Work order: Among the entries below, find the lines with "none" and copy them.

Excerpted data:
▼▼▼
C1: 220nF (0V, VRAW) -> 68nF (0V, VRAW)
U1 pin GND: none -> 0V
▲▲▲
▼▼▼
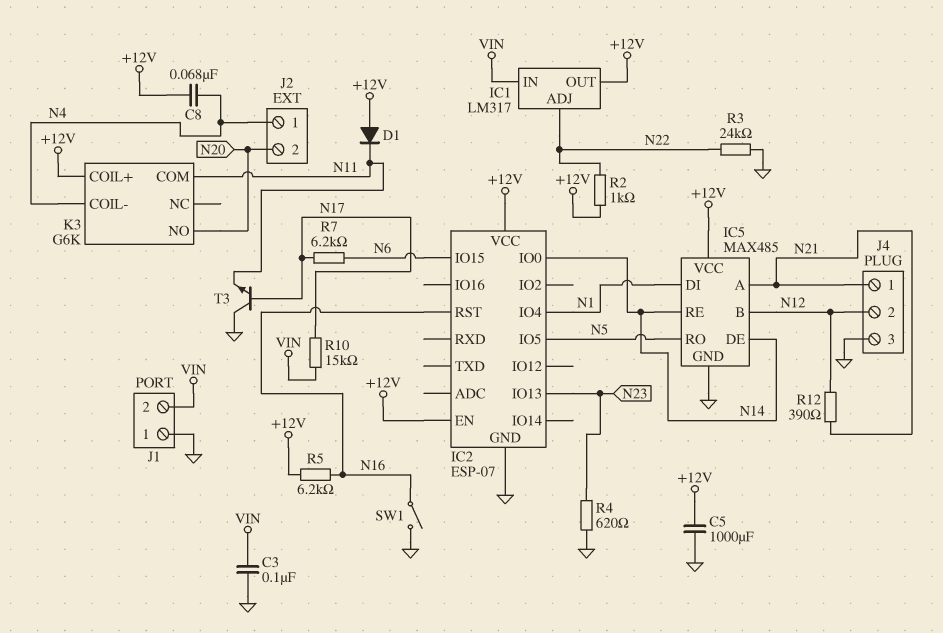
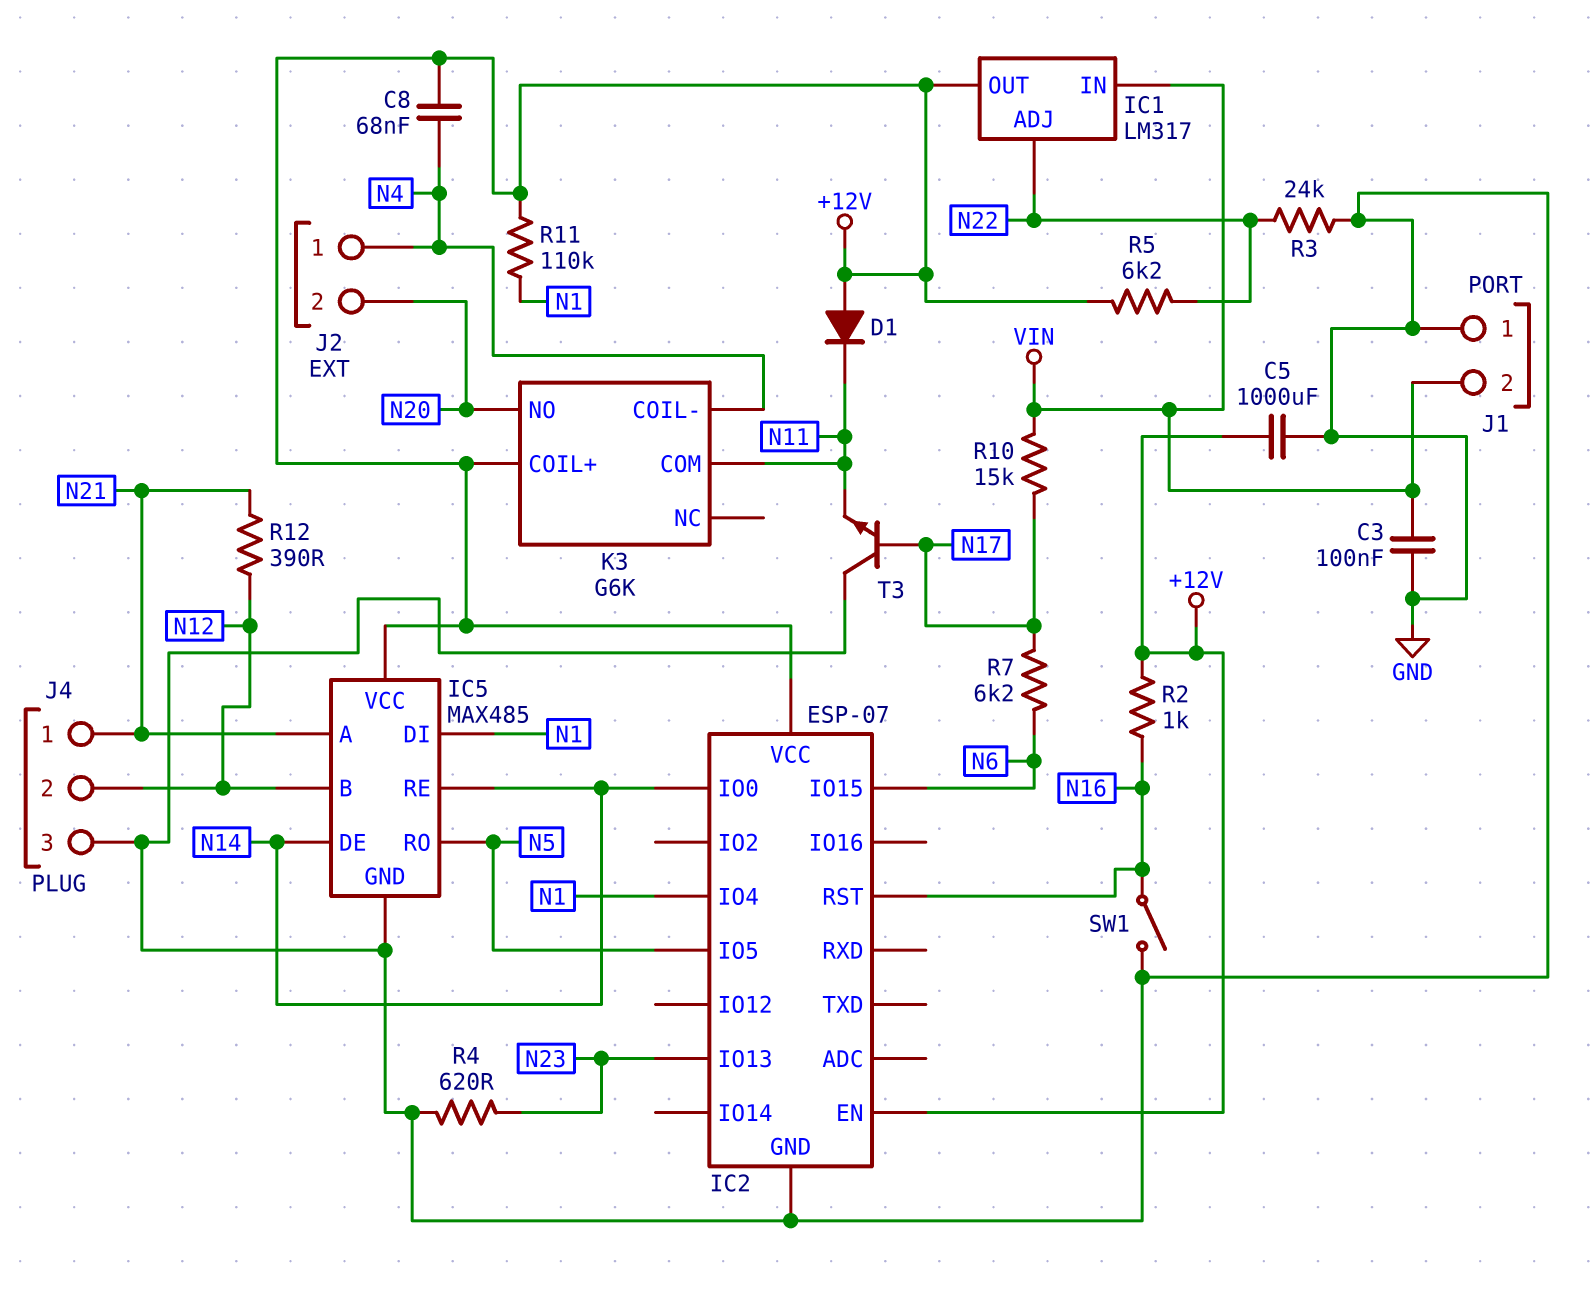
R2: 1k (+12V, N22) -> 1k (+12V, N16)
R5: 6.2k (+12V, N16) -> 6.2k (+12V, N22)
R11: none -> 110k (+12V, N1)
▲▲▲
▼▼▼
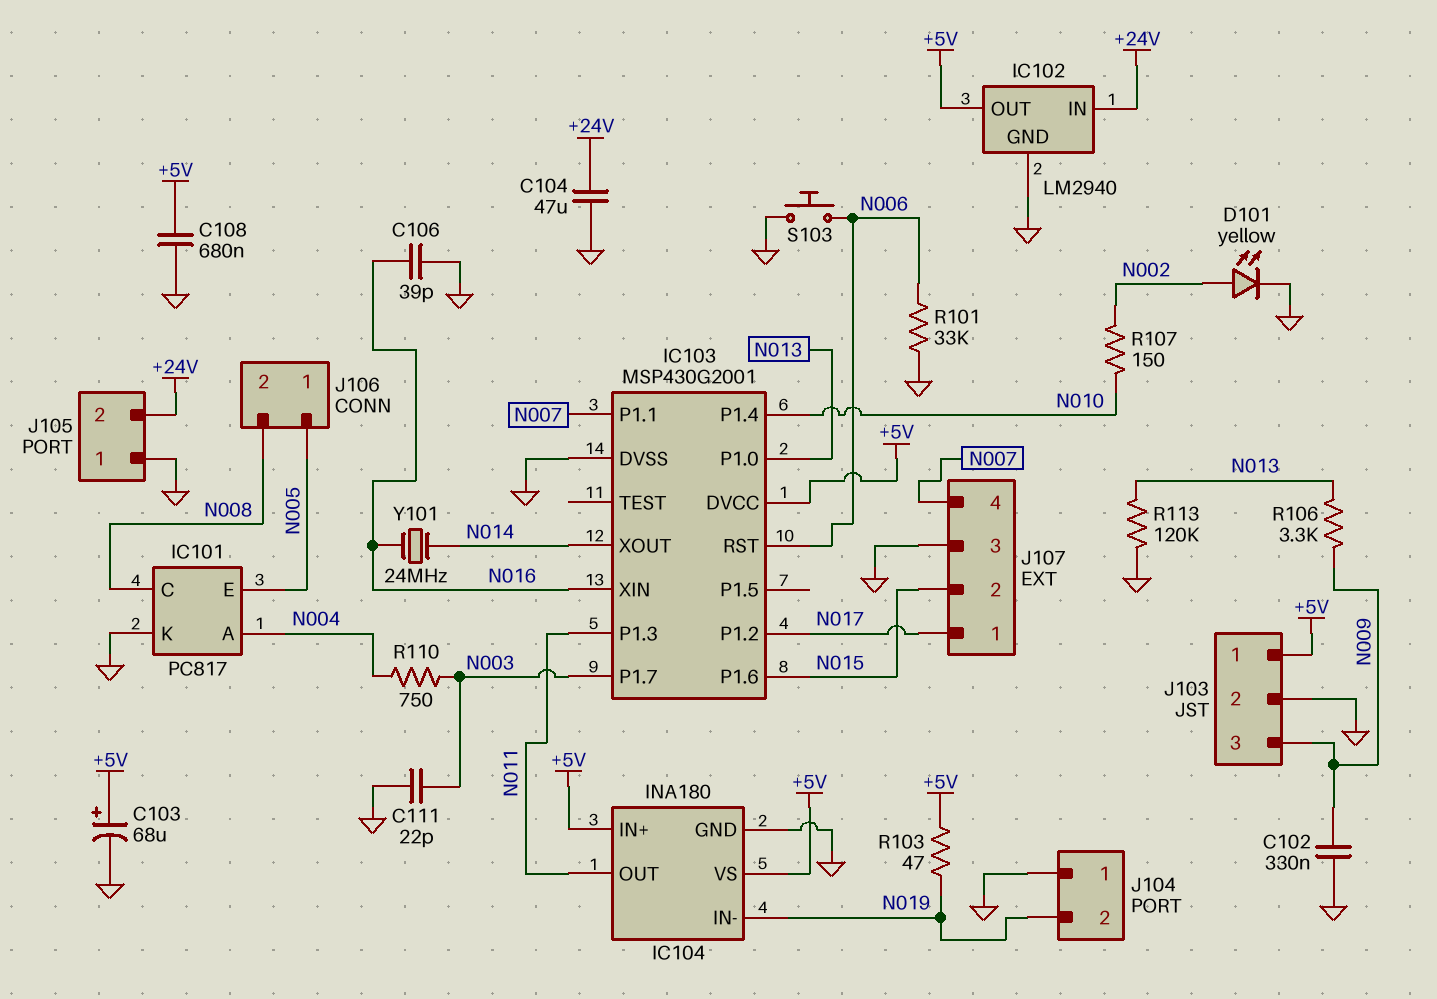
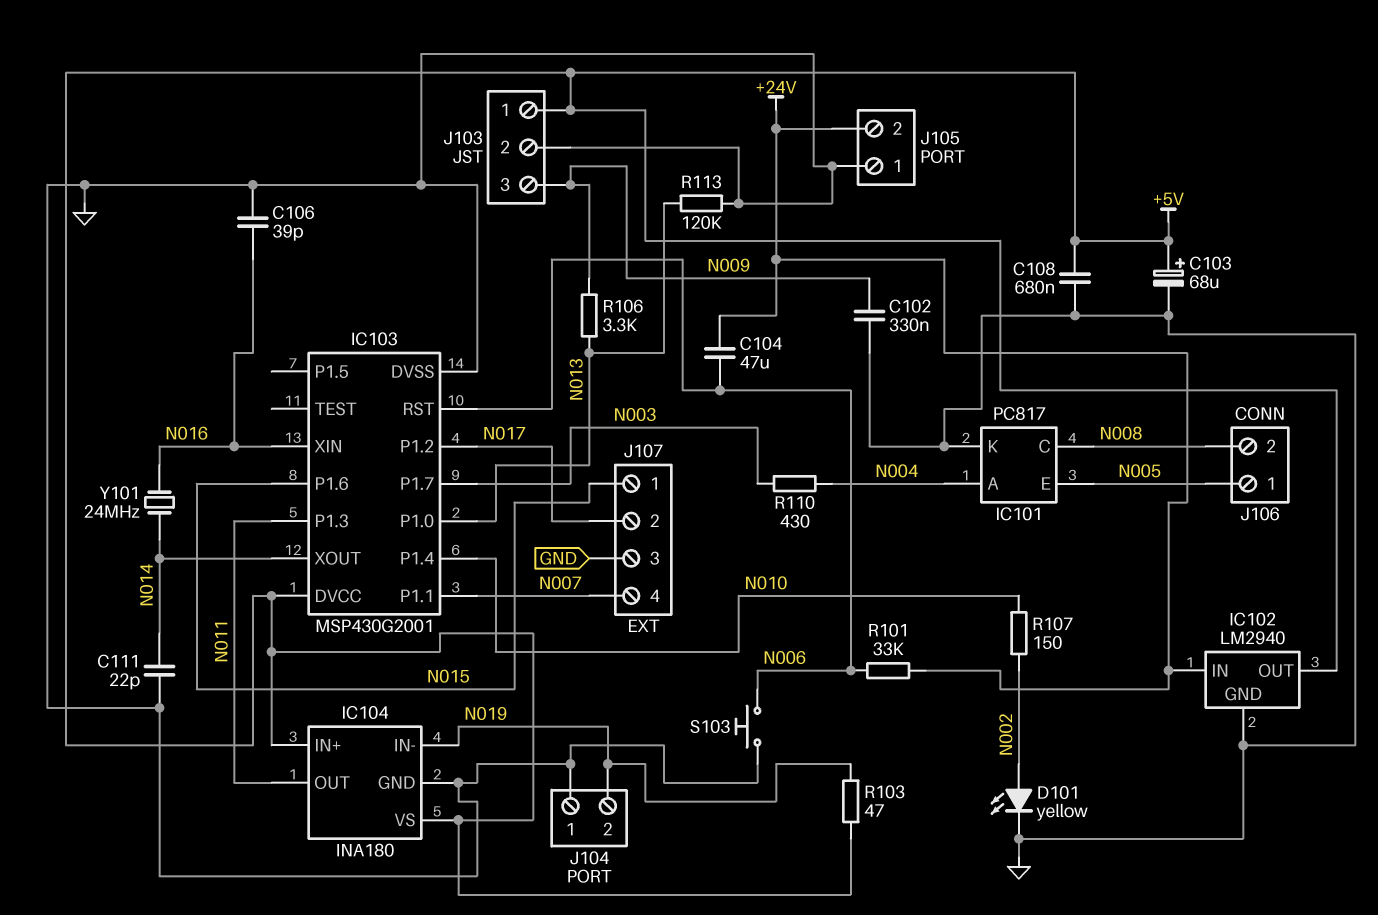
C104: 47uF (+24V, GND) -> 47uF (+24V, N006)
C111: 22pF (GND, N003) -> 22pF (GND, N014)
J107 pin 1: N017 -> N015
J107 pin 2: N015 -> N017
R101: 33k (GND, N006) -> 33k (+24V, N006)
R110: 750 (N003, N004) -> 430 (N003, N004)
▲▲▲
Result:
U1 pin GND: none -> 0V
R11: none -> 110k (+12V, N1)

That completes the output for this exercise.